(Change listing data)
+-------+
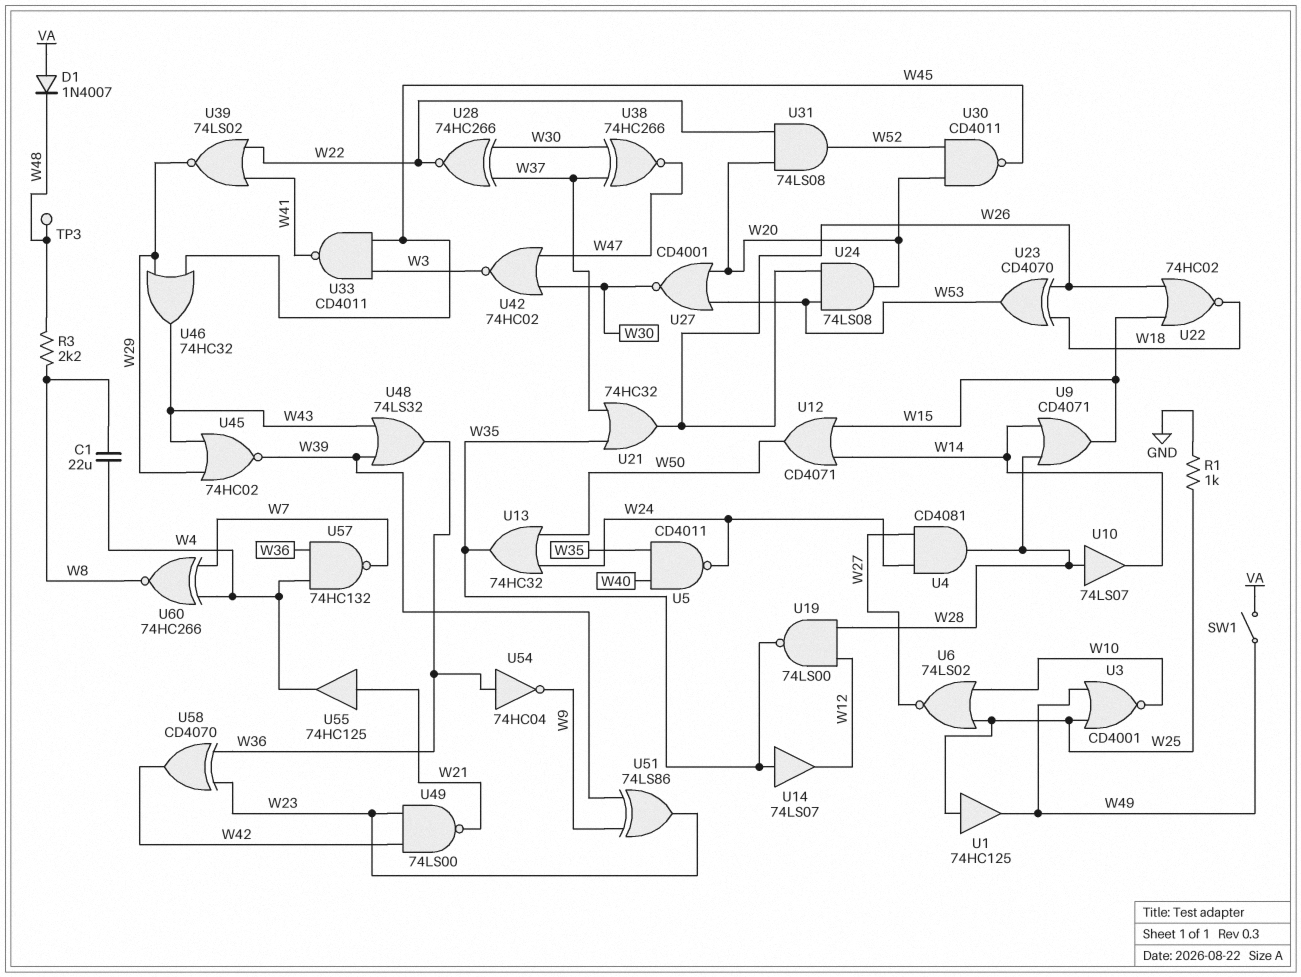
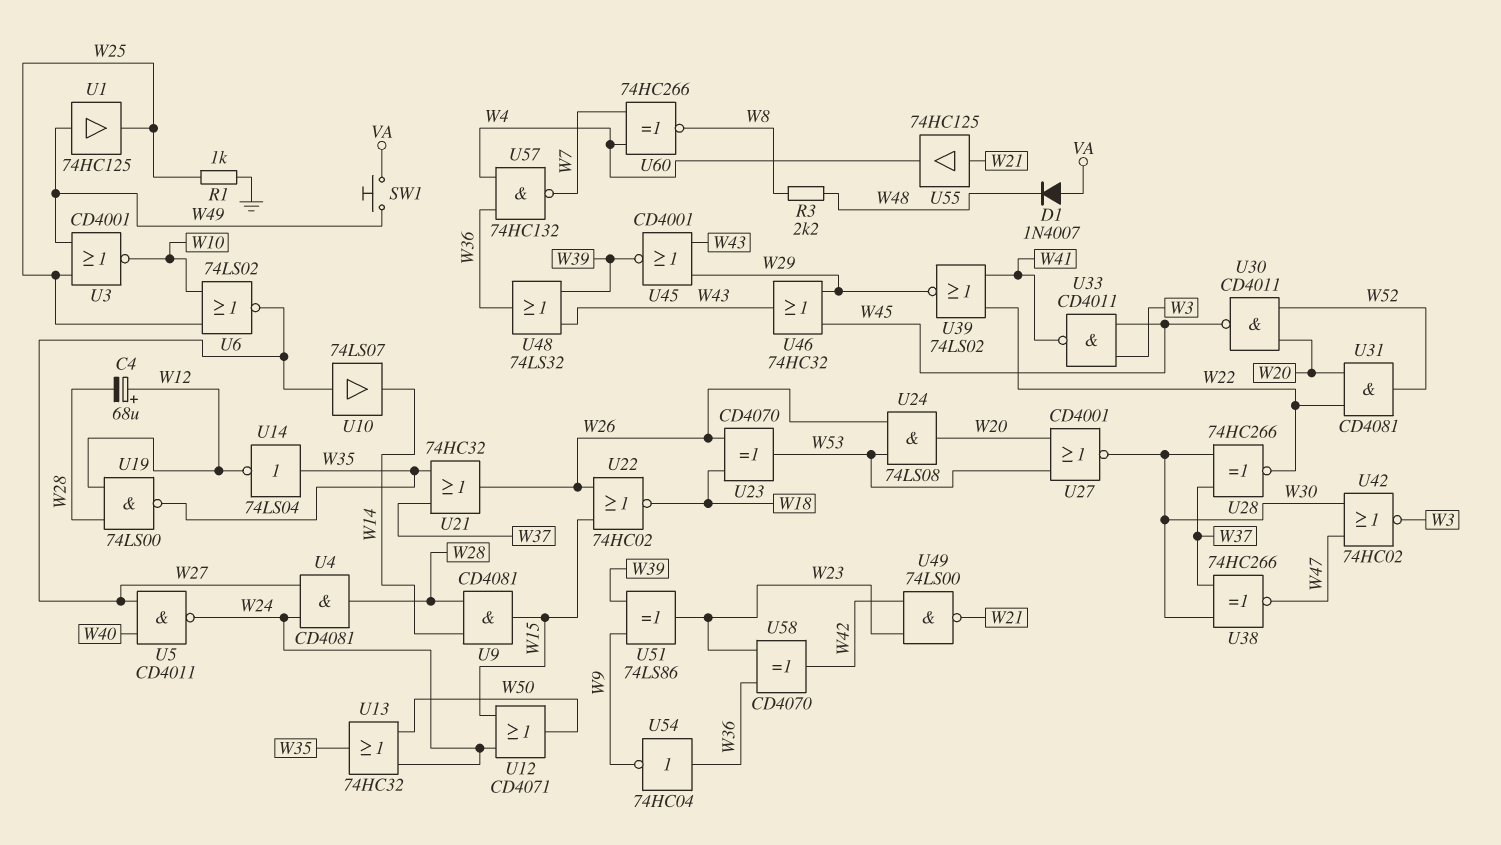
C1: 22uF (W4, W8) -> none
C4: none -> 68uF (plus W12, minus W28)
SW1: switch (VA, W49) -> button (VA, W49)
TP3: test point (W48) -> none
U1: buffer 74HC125 (in W25, out W49) -> buffer 74HC125 (in W49, out W25)
U5: NAND CD4011 (in W35, in W40, out W24) -> NAND CD4011 (in W27, in W40, out W24)
U9: OR CD4071 (in W14, in W28, out W15) -> AND CD4081 (in W14, in W28, out W15)
U10: buffer 74LS07 (in W28, out W14) -> buffer 74LS07 (in W27, out W14)
U12: OR CD4071 (in W14, in W15, out W50) -> OR CD4071 (in W15, in W24, out W50)
U14: buffer 74LS07 (in W35, out W12) -> NOT 74LS04 (in W35, out W12)
U31: AND 74LS08 (in W20, in W22, out W52) -> AND CD4081 (in W20, in W22, out W52)
U45: NOR 74HC02 (in W29, in W43, out W39) -> NOR CD4001 (in W29, in W43, out W39)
+-------+
What the task requires: Copy from the line with "U31: AND 74LS08" to the final line of the records, inclusive, and add nothing else.

Answer box:
U31: AND 74LS08 (in W20, in W22, out W52) -> AND CD4081 (in W20, in W22, out W52)
U45: NOR 74HC02 (in W29, in W43, out W39) -> NOR CD4001 (in W29, in W43, out W39)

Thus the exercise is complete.